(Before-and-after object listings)
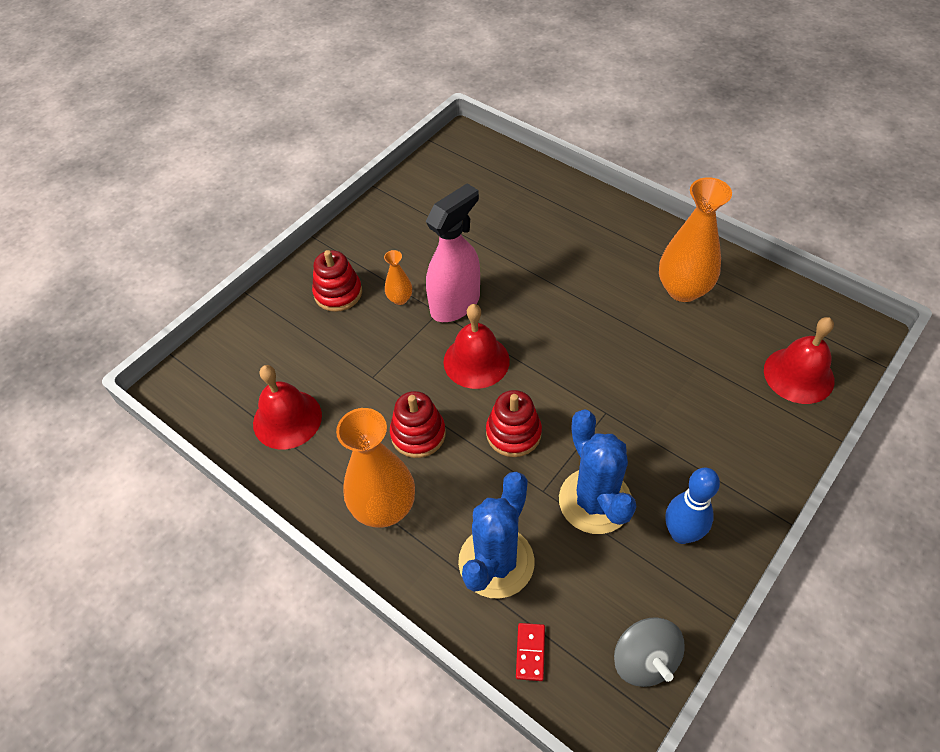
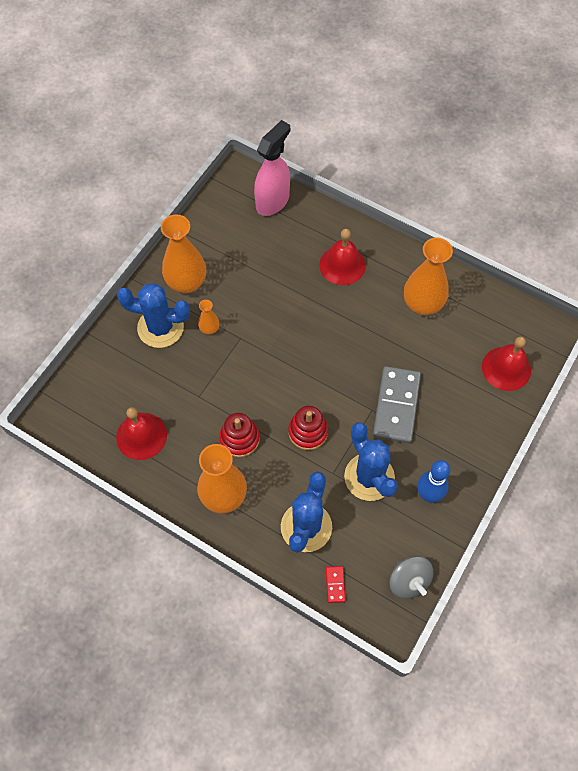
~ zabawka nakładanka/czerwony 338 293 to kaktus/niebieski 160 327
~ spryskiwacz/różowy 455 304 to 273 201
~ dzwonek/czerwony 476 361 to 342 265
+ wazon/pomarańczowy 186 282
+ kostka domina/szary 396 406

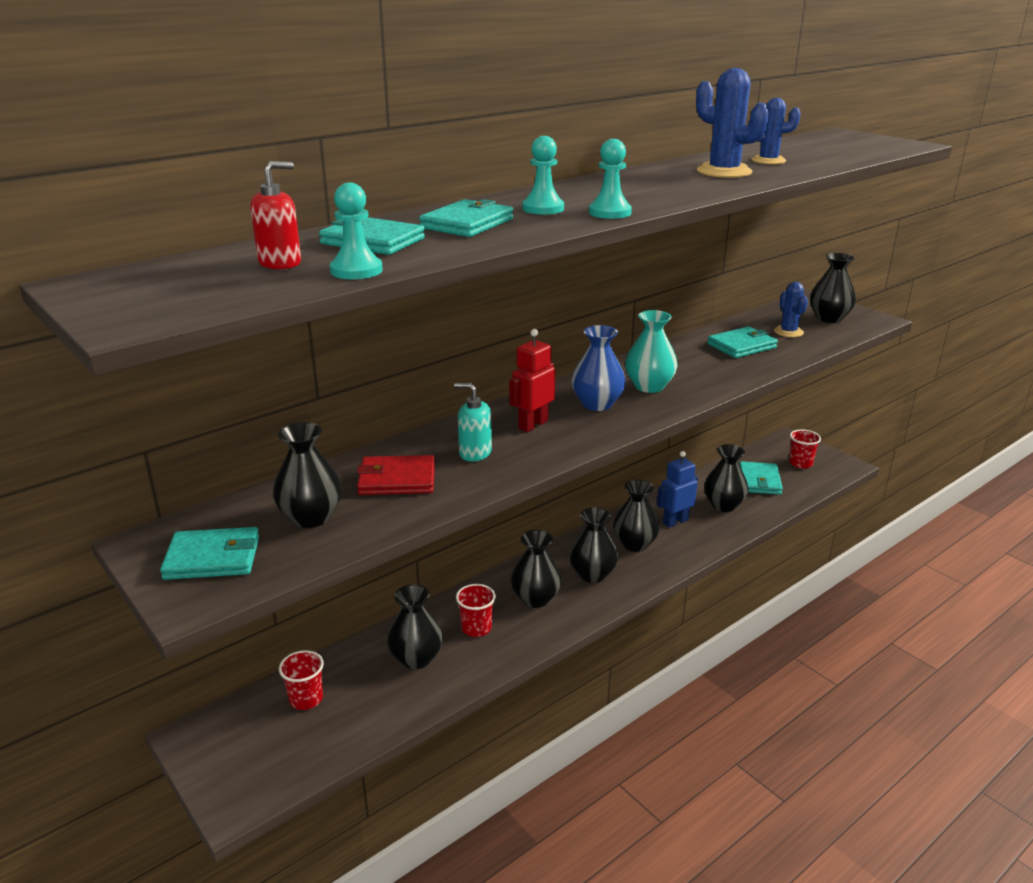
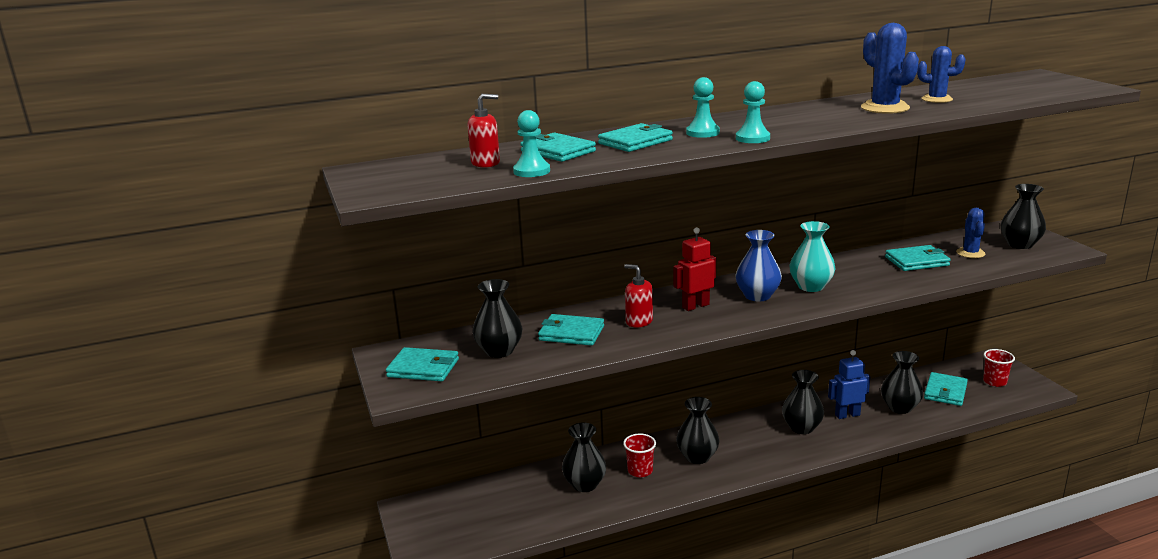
- szklanka/czerwony 306 699
~ portfel/czerwony 397 479 to portfel/turkusowy 571 333
~ dozownik mydła/turkusowy 475 453 to dozownik mydła/czerwony 639 321
- wazon/czarny 592 574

**Task**. Output the line that contains "wazon/pomarańczowy 186 282" and every subsequent line through the end of the entries, exactly as given, without pictures.

**Answer space**.
+ wazon/pomarańczowy 186 282
+ kostka domina/szary 396 406

- szklanka/czerwony 306 699
~ portfel/czerwony 397 479 to portfel/turkusowy 571 333
~ dozownik mydła/turkusowy 475 453 to dozownik mydła/czerwony 639 321
- wazon/czarny 592 574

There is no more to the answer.